• [What the task asks] Only the number is wanted: how many lines below contain "degrees"?

• [Records for processing]
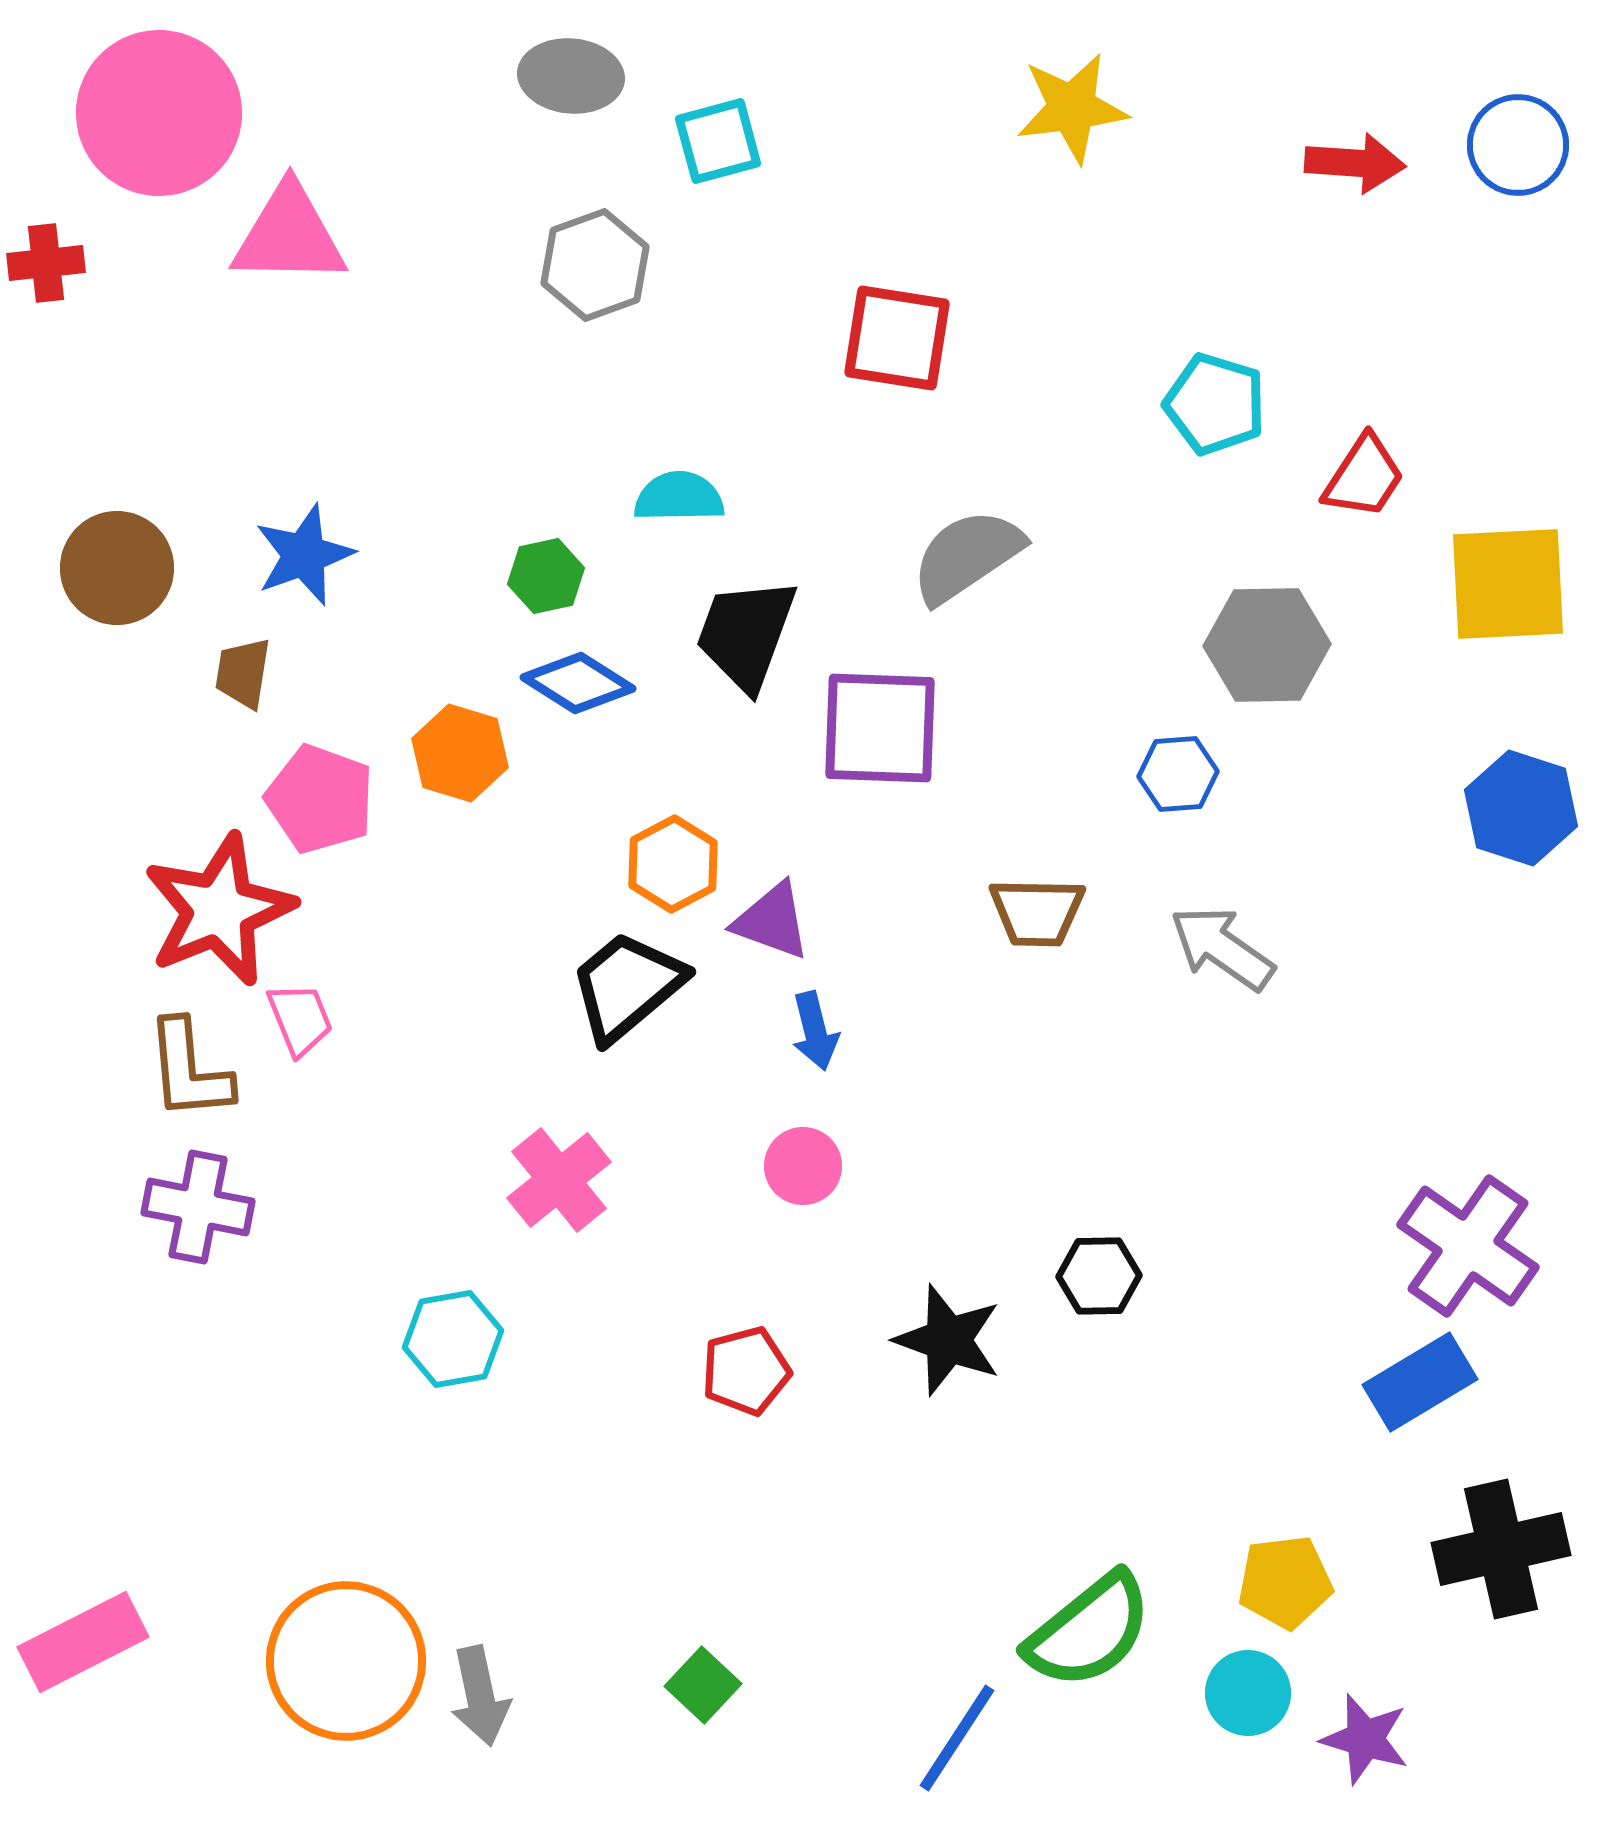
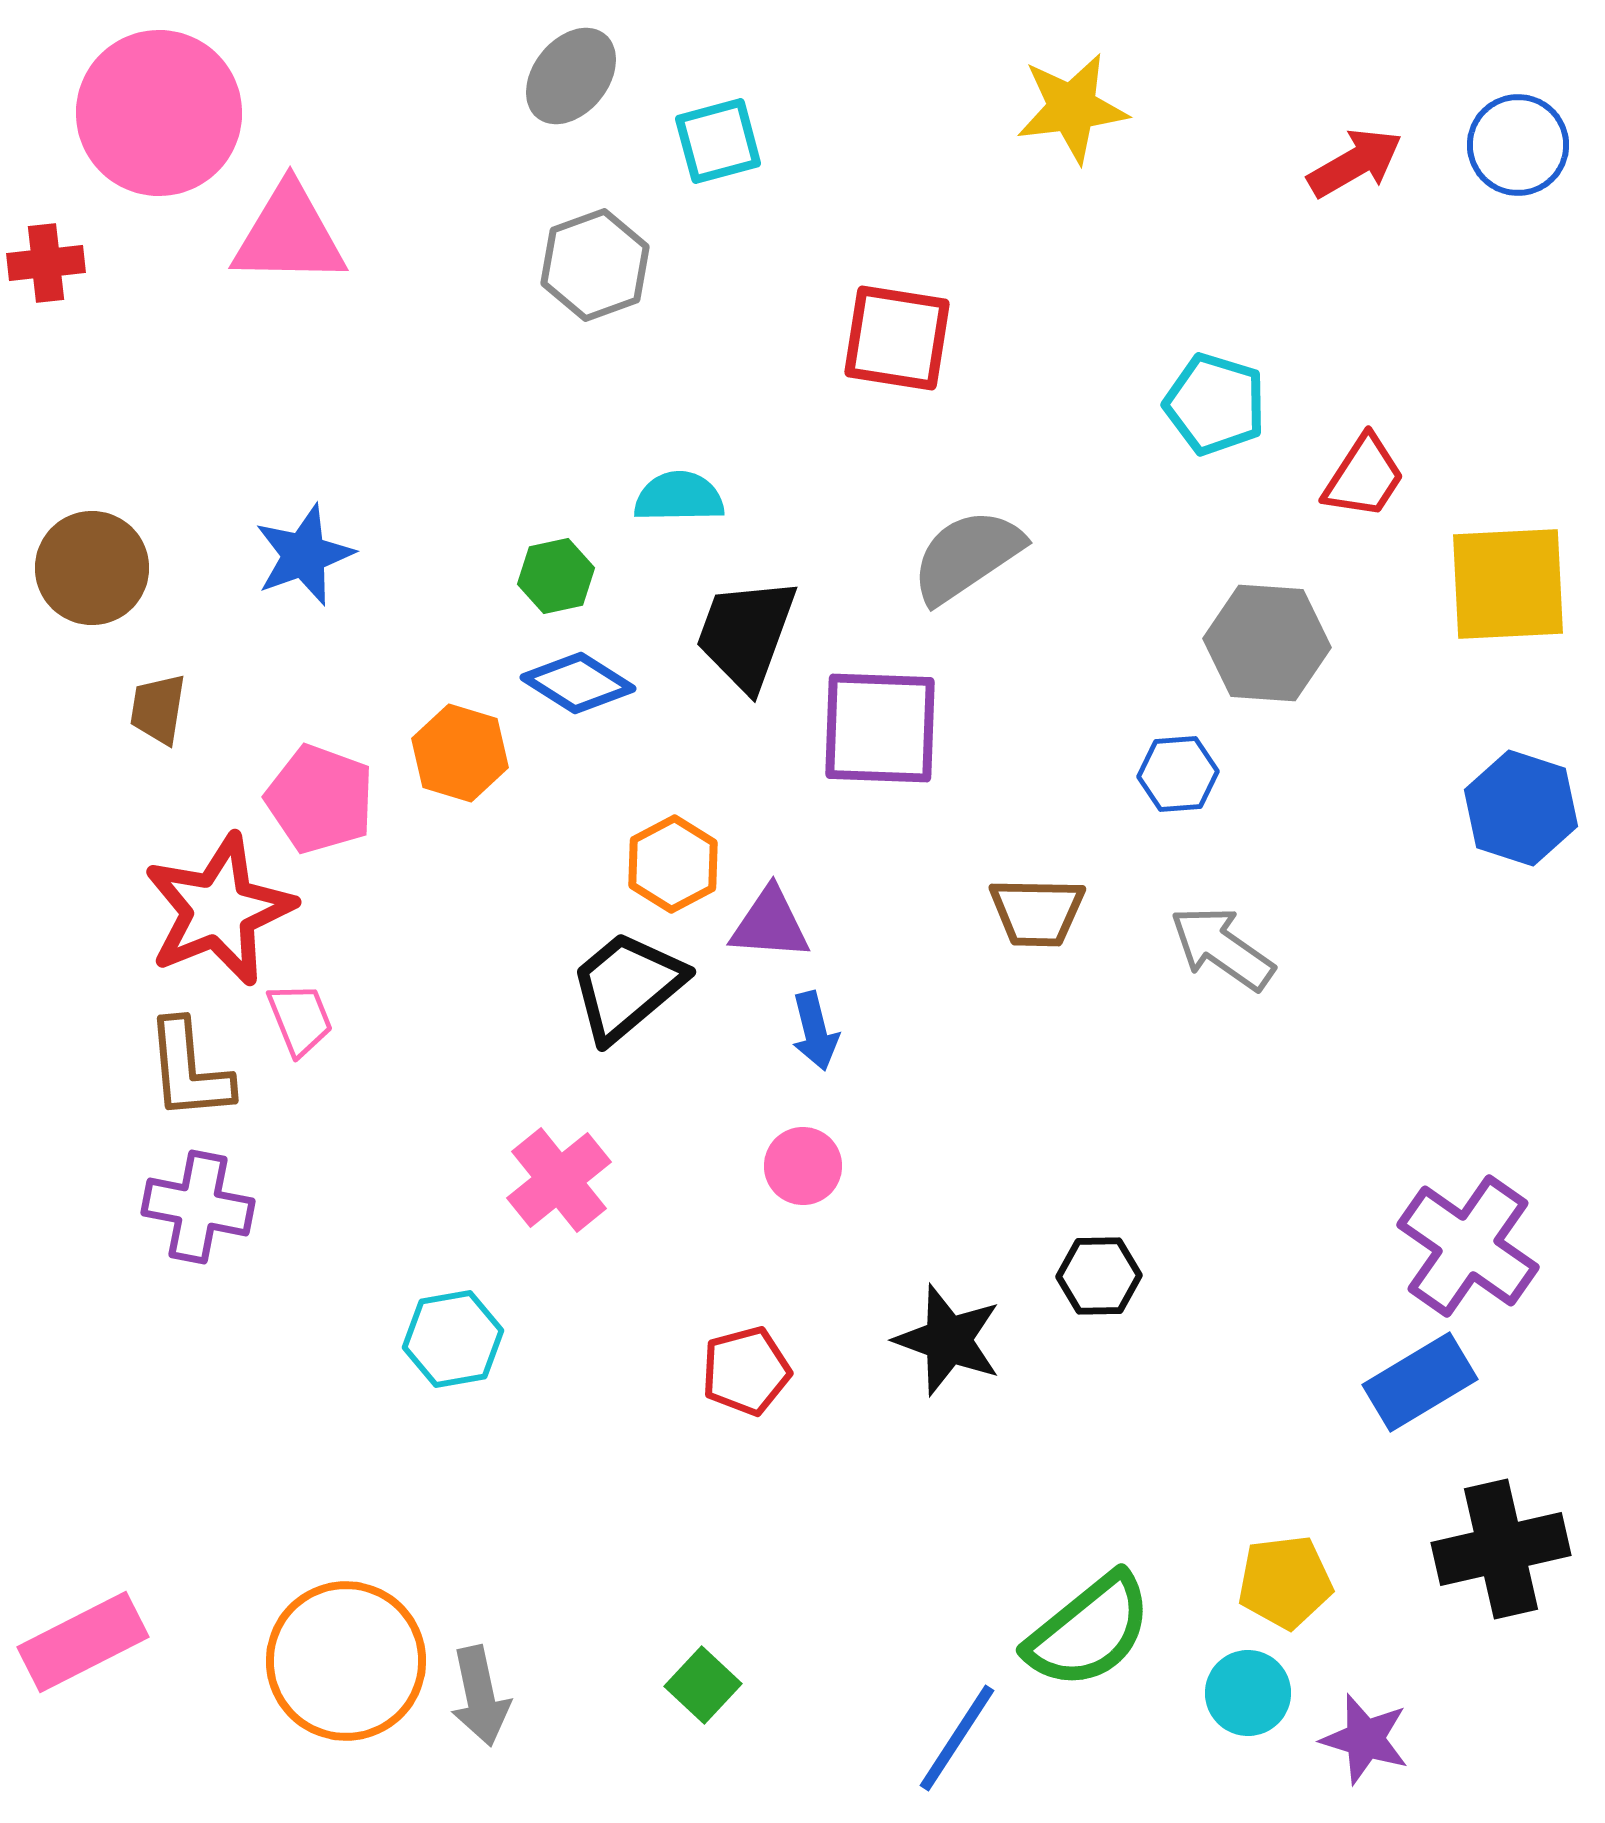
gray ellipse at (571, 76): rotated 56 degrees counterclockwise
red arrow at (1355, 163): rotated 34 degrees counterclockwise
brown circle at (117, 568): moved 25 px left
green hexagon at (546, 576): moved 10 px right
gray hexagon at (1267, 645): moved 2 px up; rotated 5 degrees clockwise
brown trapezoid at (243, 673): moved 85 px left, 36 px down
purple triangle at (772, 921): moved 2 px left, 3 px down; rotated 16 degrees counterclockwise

• [Exercise output] 4